***** INPUT DATA *****
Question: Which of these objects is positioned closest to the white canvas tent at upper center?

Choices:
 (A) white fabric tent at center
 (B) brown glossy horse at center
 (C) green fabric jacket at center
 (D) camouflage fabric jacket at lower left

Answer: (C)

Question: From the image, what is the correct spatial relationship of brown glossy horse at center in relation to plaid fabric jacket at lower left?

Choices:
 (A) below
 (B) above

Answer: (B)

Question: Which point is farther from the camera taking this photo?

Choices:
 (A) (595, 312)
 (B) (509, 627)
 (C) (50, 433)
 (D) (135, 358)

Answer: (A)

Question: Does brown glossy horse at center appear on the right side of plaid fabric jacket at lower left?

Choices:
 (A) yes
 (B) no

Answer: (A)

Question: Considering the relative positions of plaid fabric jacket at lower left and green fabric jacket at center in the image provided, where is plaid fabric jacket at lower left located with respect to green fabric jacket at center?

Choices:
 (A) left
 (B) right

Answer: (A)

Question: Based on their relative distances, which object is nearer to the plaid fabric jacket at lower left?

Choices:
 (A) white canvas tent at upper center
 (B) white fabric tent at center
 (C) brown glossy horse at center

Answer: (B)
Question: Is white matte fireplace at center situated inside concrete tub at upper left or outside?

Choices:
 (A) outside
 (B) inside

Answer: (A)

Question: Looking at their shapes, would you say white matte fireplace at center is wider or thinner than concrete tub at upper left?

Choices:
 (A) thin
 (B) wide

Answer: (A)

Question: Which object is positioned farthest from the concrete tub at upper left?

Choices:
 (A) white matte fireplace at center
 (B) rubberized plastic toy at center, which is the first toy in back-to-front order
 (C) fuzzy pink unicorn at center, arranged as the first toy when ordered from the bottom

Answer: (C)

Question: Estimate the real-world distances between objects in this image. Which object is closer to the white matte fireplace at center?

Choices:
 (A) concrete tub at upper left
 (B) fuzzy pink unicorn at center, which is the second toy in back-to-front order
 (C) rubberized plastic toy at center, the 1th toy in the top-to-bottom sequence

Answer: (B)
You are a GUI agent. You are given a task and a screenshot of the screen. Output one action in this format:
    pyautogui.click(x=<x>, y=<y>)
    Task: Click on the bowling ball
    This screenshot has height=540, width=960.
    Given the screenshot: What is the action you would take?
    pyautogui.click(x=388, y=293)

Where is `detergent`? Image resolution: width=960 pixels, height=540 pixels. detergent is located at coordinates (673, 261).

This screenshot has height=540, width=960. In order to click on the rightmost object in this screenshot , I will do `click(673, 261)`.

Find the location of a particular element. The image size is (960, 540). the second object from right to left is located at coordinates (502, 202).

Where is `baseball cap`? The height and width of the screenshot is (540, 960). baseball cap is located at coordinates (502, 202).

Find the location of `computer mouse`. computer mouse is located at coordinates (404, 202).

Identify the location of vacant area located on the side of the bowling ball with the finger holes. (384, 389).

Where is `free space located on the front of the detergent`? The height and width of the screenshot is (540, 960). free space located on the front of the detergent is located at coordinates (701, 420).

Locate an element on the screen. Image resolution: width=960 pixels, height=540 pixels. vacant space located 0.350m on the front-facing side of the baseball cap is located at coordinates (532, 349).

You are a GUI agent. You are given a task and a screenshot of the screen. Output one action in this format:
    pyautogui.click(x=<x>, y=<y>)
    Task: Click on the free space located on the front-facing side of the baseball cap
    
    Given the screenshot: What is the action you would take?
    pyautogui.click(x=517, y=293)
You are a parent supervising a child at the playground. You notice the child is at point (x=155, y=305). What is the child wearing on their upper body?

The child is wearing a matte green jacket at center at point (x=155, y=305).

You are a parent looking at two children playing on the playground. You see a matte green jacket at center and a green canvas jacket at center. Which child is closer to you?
*****
◆ **WHAT TO DO**
Rewrite all of the rows above as a numbered list, one line per item, leaving out the blank lines.

◆ **FULL RESPONSE**
1. Question: Which of these objects is positioned closest to the white canvas tent at upper center?
2. Choices:
3.  (A) white fabric tent at center
4.  (B) brown glossy horse at center
5.  (C) green fabric jacket at center
6.  (D) camouflage fabric jacket at lower left
7. Answer: (C)
8. Question: From the image, what is the correct spatial relationship of brown glossy horse at center in relation to plaid fabric jacket at lower left?
9. Choices:
10.  (A) below
11.  (B) above
12. Answer: (B)
13. Question: Which point is farther from the camera taking this photo?
14. Choices:
15.  (A) (595, 312)
16.  (B) (509, 627)
17.  (C) (50, 433)
18.  (D) (135, 358)
19. Answer: (A)
20. Question: Does brown glossy horse at center appear on the right side of plaid fabric jacket at lower left?
21. Choices:
22.  (A) yes
23.  (B) no
24. Answer: (A)
25. Question: Considering the relative positions of plaid fabric jacket at lower left and green fabric jacket at center in the image provided, where is plaid fabric jacket at lower left located with respect to green fabric jacket at center?
26. Choices:
27.  (A) left
28.  (B) right
29. Answer: (A)
30. Question: Based on their relative distances, which object is nearer to the plaid fabric jacket at lower left?
31. Choices:
32.  (A) white canvas tent at upper center
33.  (B) white fabric tent at center
34.  (C) brown glossy horse at center
35. Answer: (B)
36. Question: Is white matte fireplace at center situated inside concrete tub at upper left or outside?
37. Choices:
38.  (A) outside
39.  (B) inside
40. Answer: (A)
41. Question: Looking at their shapes, would you say white matte fireplace at center is wider or thinner than concrete tub at upper left?
42. Choices:
43.  (A) thin
44.  (B) wide
45. Answer: (A)
46. Question: Which object is positioned farthest from the concrete tub at upper left?
47. Choices:
48.  (A) white matte fireplace at center
49.  (B) rubberized plastic toy at center, which is the first toy in back-to-front order
50.  (C) fuzzy pink unicorn at center, arranged as the first toy when ordered from the bottom
51. Answer: (C)
52. Question: Estimate the real-world distances between objects in this image. Which object is closer to the white matte fireplace at center?
53. Choices:
54.  (A) concrete tub at upper left
55.  (B) fuzzy pink unicorn at center, which is the second toy in back-to-front order
56.  (C) rubberized plastic toy at center, the 1th toy in the top-to-bottom sequence
57. Answer: (B)
58. You are a GUI agent. You are given a task and a screenshot of the screen. Output one action in this format:
59.     pyautogui.click(x=<x>, y=<y>)
60.     Task: Click on the bowling ball
61.     This screenshot has height=540, width=960.
62.     Given the screenshot: What is the action you would take?
63.     pyautogui.click(x=388, y=293)
64. Where is `detergent`? Image resolution: width=960 pixels, height=540 pixels. detergent is located at coordinates (673, 261).
65. This screenshot has height=540, width=960. In order to click on the rightmost object in this screenshot , I will do `click(673, 261)`.
66. Find the location of a particular element. The image size is (960, 540). the second object from right to left is located at coordinates (502, 202).
67. Where is `baseball cap`? The height and width of the screenshot is (540, 960). baseball cap is located at coordinates (502, 202).
68. Find the location of `computer mouse`. computer mouse is located at coordinates (404, 202).
69. Identify the location of vacant area located on the side of the bowling ball with the finger holes. (384, 389).
70. Where is `free space located on the front of the detergent`? The height and width of the screenshot is (540, 960). free space located on the front of the detergent is located at coordinates (701, 420).
71. Locate an element on the screen. Image resolution: width=960 pixels, height=540 pixels. vacant space located 0.350m on the front-facing side of the baseball cap is located at coordinates (532, 349).
72. You are a GUI agent. You are given a task and a screenshot of the screen. Output one action in this format:
73.     pyautogui.click(x=<x>, y=<y>)
74.     Task: Click on the free space located on the front-facing side of the baseball cap
75.     Given the screenshot: What is the action you would take?
76.     pyautogui.click(x=517, y=293)
77. You are a parent supervising a child at the playground. You notice the child is at point (x=155, y=305). What is the child wearing on their upper body?
78. The child is wearing a matte green jacket at center at point (x=155, y=305).
79. You are a parent looking at two children playing on the playground. You see a matte green jacket at center and a green canvas jacket at center. Which child is closer to you?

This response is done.